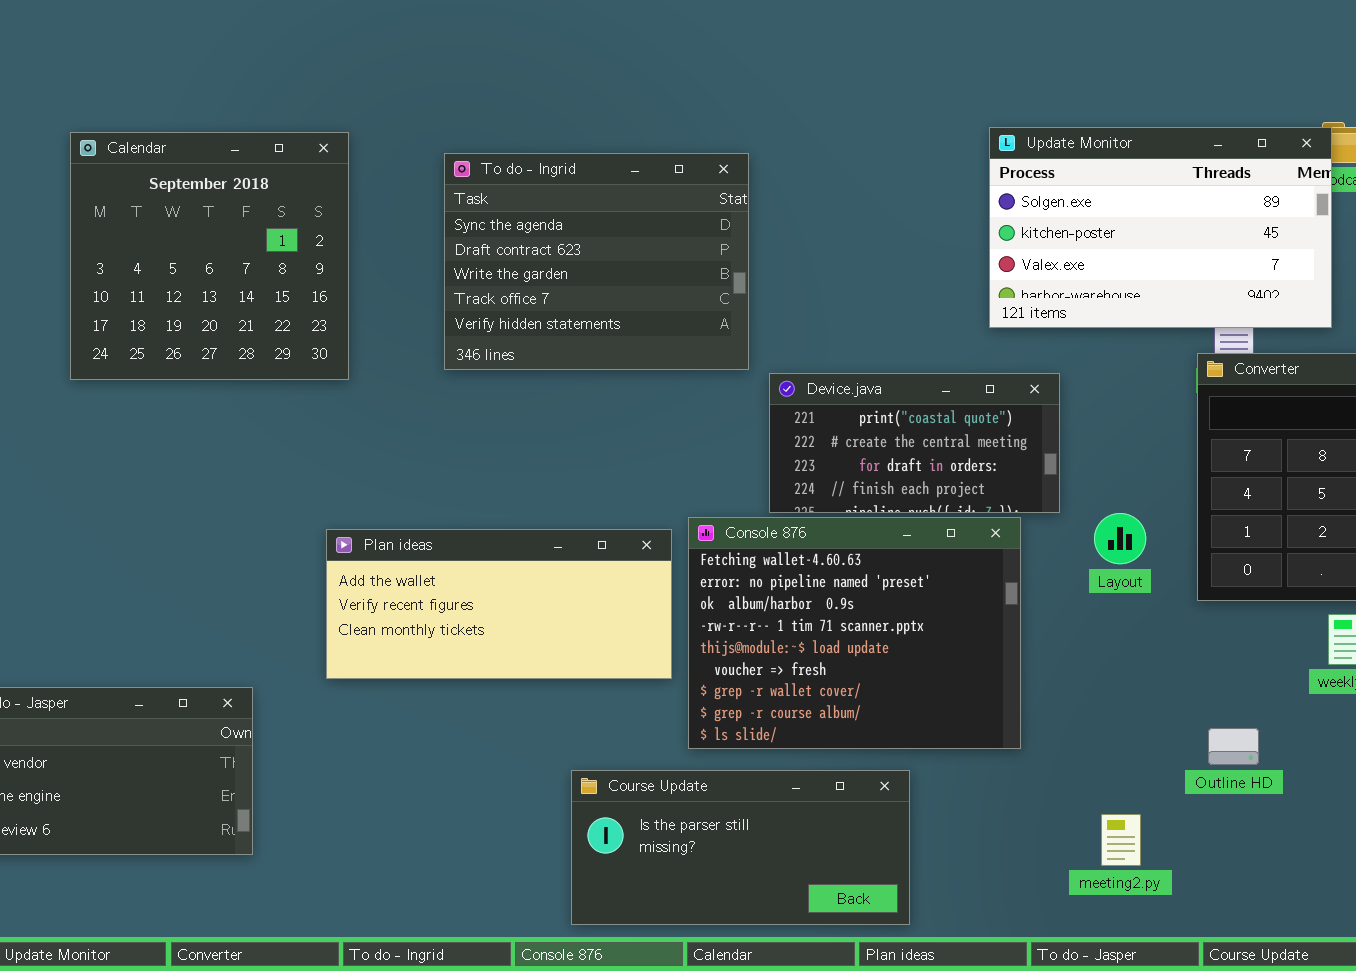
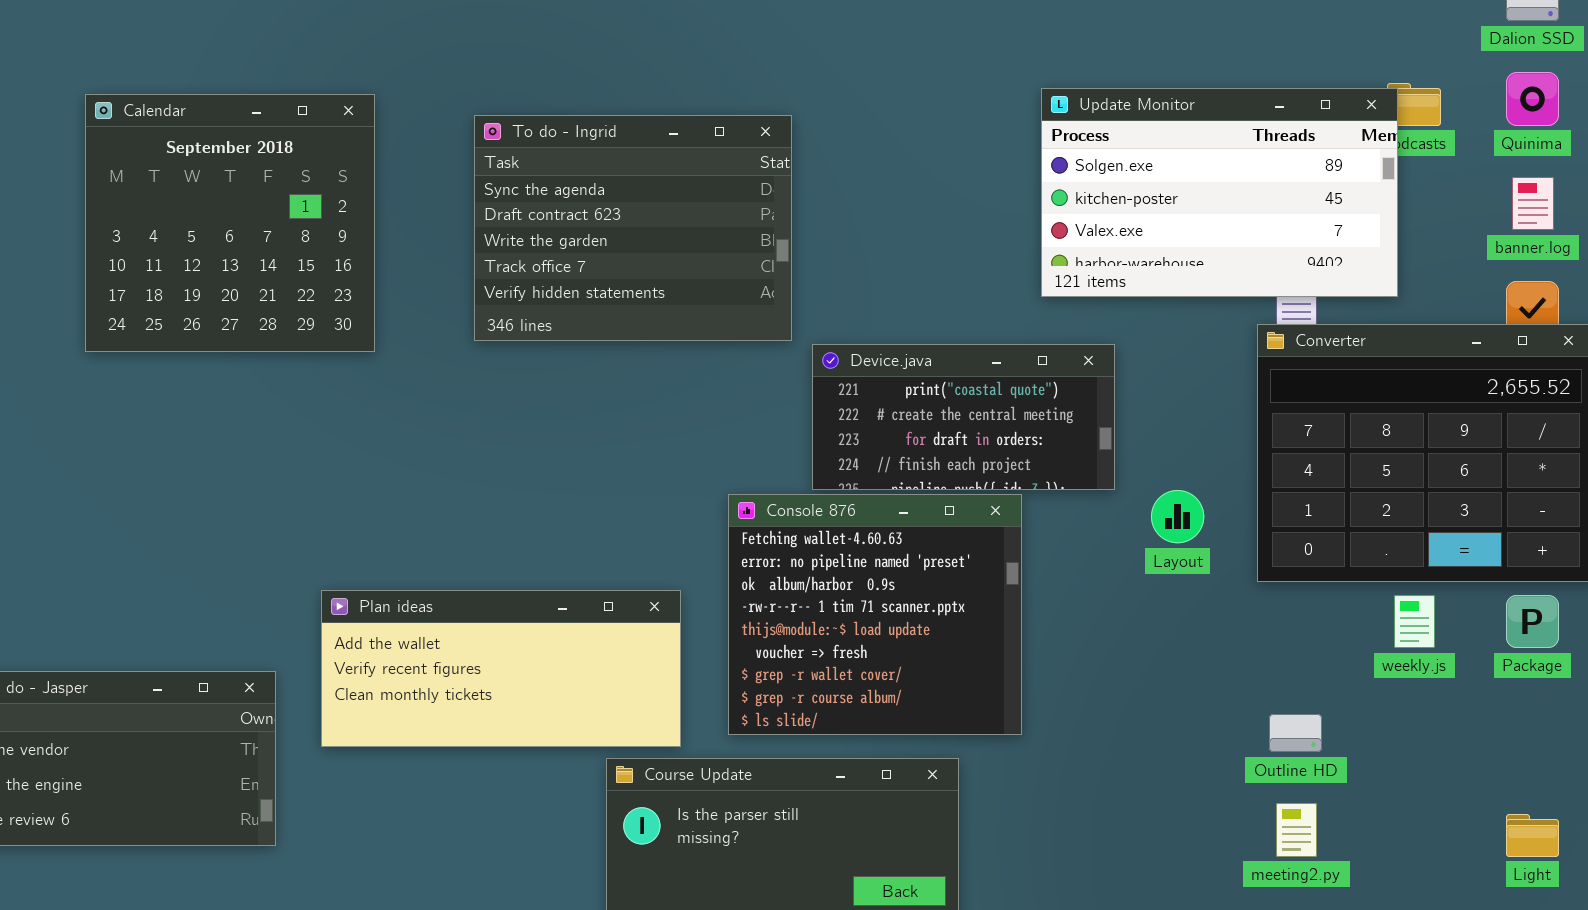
Console 876: [688,517,1021,749] -> [728,494,1022,735], resized
Plan ideas: [326,529,672,679] -> [321,590,681,747], moved
meeting2.py: [1101,814,1141,866] -> [1276,803,1317,857], moved

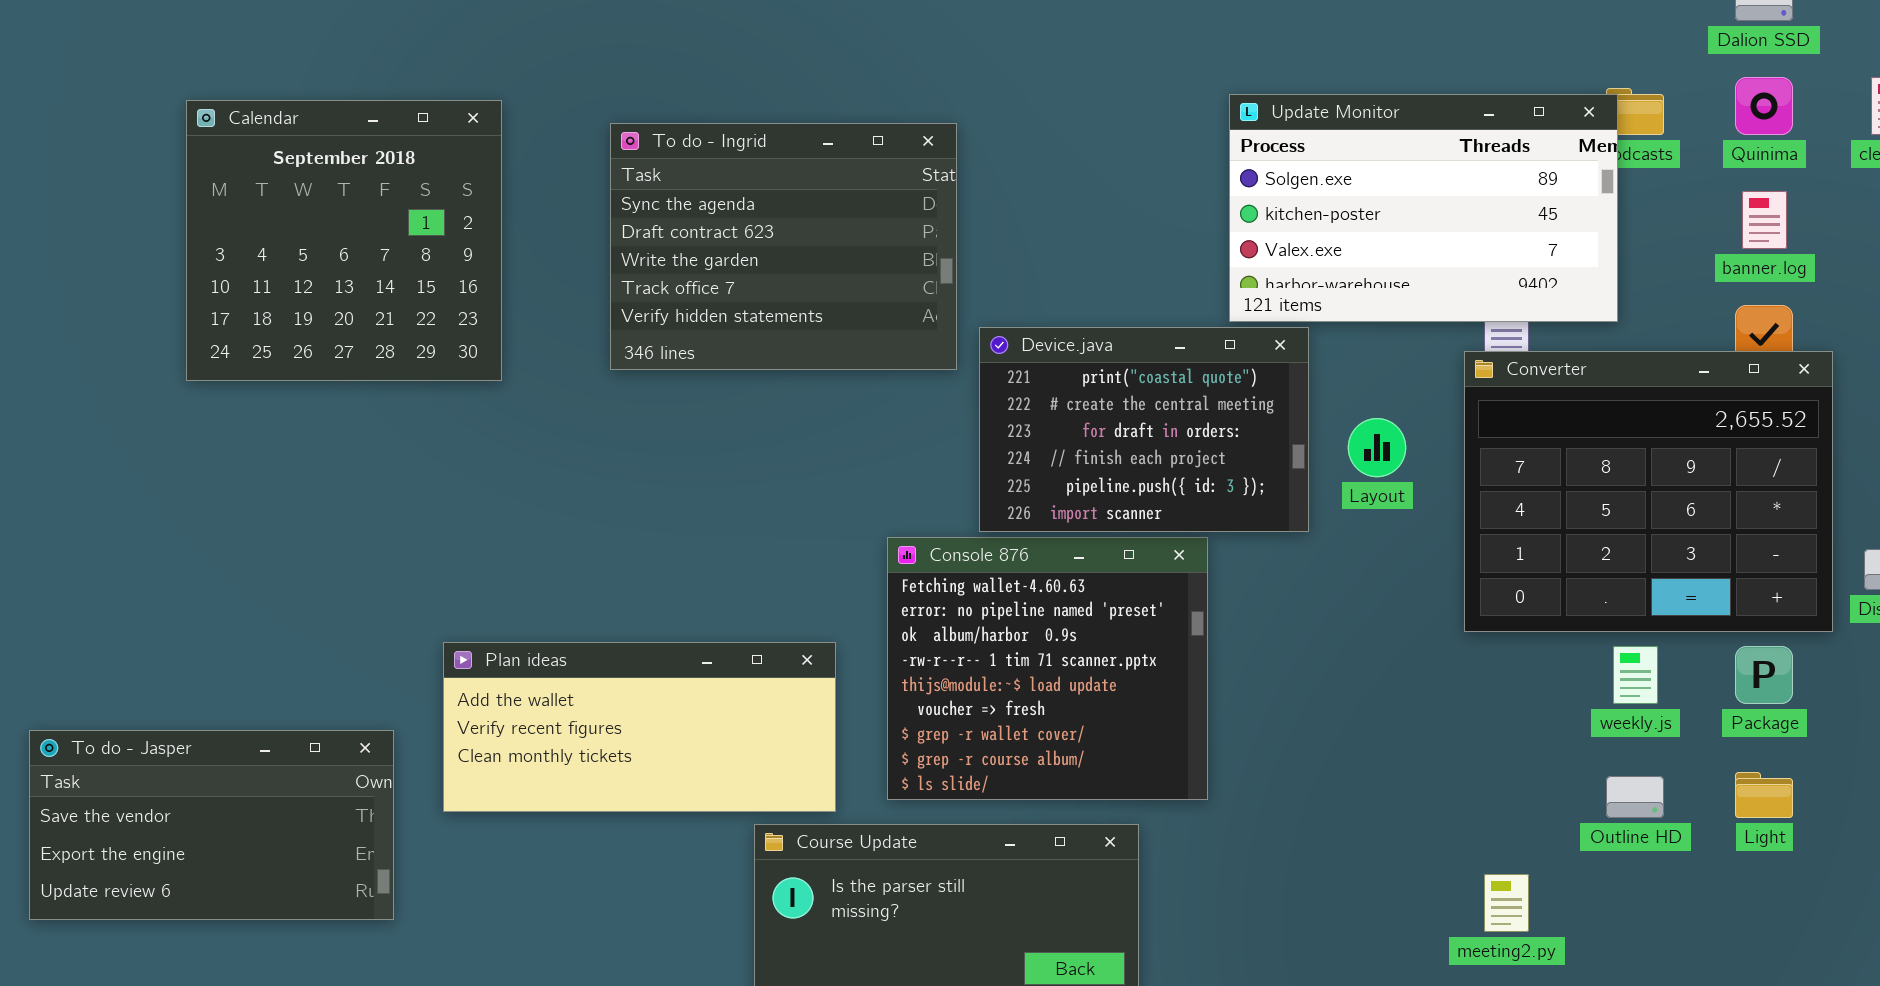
Device.java: [812,344,1115,490] -> [979,327,1309,532], resized
Layout: [1151,490,1204,543] -> [1348,418,1406,477], moved
Outline HD: [1269,714,1322,752] -> [1606,776,1664,818], moved
Light: [1506,814,1559,857] -> [1735,772,1793,818], moved

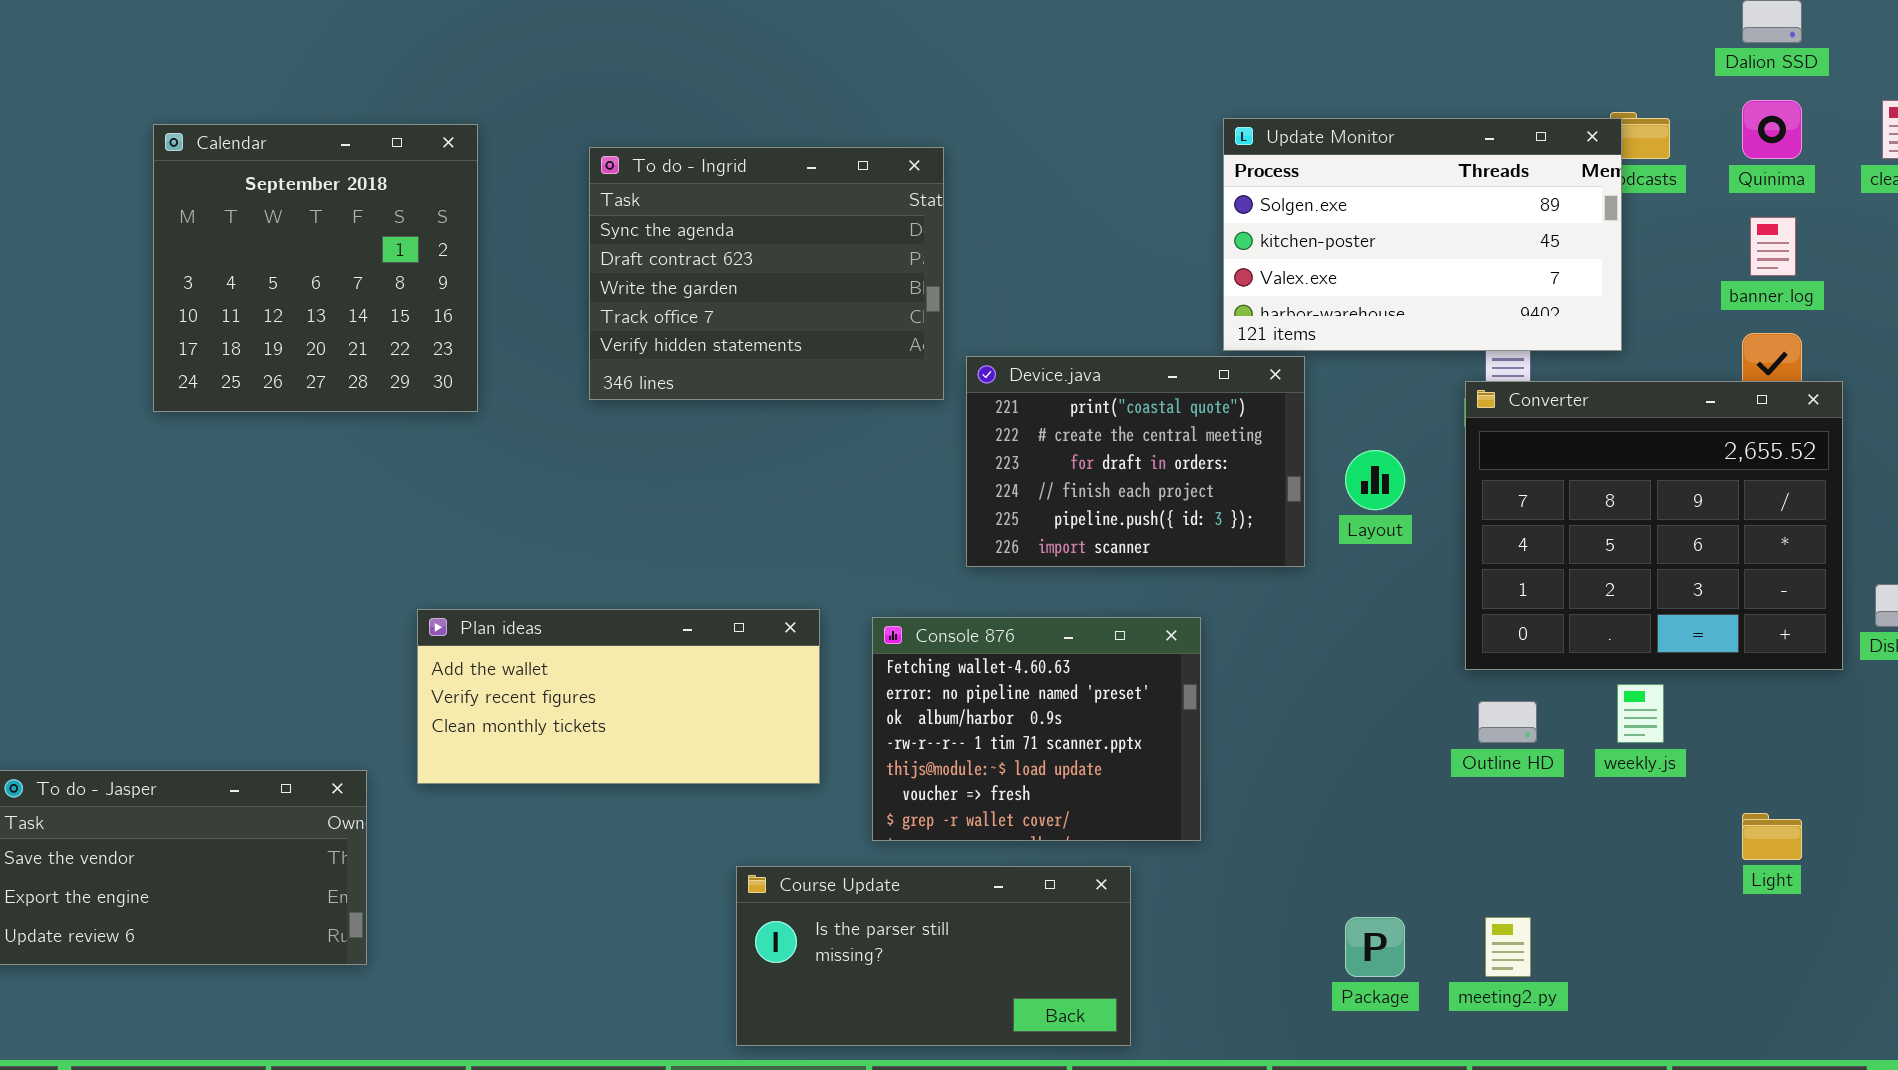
Console 876: [887,537,1208,800] -> [872,617,1201,841], resized
Plan ideas: [443,642,836,812] -> [417,609,820,784], moved
Package: [1735,646,1793,704] -> [1345,917,1405,977], moved
Outline HD: [1606,776,1664,818] -> [1478,701,1537,743], moved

###

§ ASSIGNED TASK: Within the listing above, how many lines contain "Console"? Please respond with the number and nothing else.

§ RESULT OF THIS TASK: 2